Task directions: Go line by line through the data and copy those with the word "white".

Collected data

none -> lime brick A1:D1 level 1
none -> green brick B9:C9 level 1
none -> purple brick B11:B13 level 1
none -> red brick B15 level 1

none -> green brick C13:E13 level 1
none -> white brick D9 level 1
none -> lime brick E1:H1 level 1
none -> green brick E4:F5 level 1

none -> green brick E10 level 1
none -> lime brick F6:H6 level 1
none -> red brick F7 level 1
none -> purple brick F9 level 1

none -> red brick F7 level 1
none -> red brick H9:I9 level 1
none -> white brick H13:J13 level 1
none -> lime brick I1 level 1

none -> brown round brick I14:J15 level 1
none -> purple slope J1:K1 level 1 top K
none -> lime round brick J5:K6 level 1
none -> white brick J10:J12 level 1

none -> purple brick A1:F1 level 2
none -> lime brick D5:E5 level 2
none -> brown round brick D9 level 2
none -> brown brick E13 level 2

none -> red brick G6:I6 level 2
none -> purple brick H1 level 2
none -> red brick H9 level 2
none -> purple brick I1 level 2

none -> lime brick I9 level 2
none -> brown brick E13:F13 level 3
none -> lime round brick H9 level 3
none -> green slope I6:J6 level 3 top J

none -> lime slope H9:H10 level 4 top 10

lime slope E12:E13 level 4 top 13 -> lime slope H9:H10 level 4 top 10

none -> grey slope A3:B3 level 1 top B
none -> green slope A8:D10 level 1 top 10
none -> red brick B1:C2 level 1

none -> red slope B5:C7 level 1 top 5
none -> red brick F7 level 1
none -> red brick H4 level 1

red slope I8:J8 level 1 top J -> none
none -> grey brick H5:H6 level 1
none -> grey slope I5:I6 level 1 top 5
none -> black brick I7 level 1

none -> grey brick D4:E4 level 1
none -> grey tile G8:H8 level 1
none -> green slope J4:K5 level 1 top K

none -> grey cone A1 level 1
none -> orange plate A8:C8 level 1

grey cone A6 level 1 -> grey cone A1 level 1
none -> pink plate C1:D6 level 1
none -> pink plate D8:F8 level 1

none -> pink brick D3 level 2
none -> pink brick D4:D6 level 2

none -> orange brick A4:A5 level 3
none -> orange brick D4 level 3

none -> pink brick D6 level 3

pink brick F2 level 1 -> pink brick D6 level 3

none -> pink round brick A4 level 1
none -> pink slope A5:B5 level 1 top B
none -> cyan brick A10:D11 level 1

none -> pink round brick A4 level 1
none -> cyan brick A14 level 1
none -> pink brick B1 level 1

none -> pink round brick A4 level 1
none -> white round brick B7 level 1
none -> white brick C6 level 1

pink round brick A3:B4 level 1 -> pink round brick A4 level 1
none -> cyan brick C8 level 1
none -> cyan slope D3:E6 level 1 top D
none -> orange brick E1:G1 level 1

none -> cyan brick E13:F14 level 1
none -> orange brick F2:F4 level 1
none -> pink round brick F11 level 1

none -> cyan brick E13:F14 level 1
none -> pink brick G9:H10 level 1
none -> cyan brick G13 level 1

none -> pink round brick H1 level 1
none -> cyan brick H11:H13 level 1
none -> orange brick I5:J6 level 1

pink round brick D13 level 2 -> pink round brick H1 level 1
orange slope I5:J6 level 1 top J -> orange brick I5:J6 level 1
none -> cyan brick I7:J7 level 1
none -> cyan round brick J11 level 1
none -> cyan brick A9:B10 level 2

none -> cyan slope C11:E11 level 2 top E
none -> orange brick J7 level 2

Exercise solution:
none -> white brick D9 level 1
none -> white brick H13:J13 level 1
none -> white brick J10:J12 level 1
none -> white round brick B7 level 1
none -> white brick C6 level 1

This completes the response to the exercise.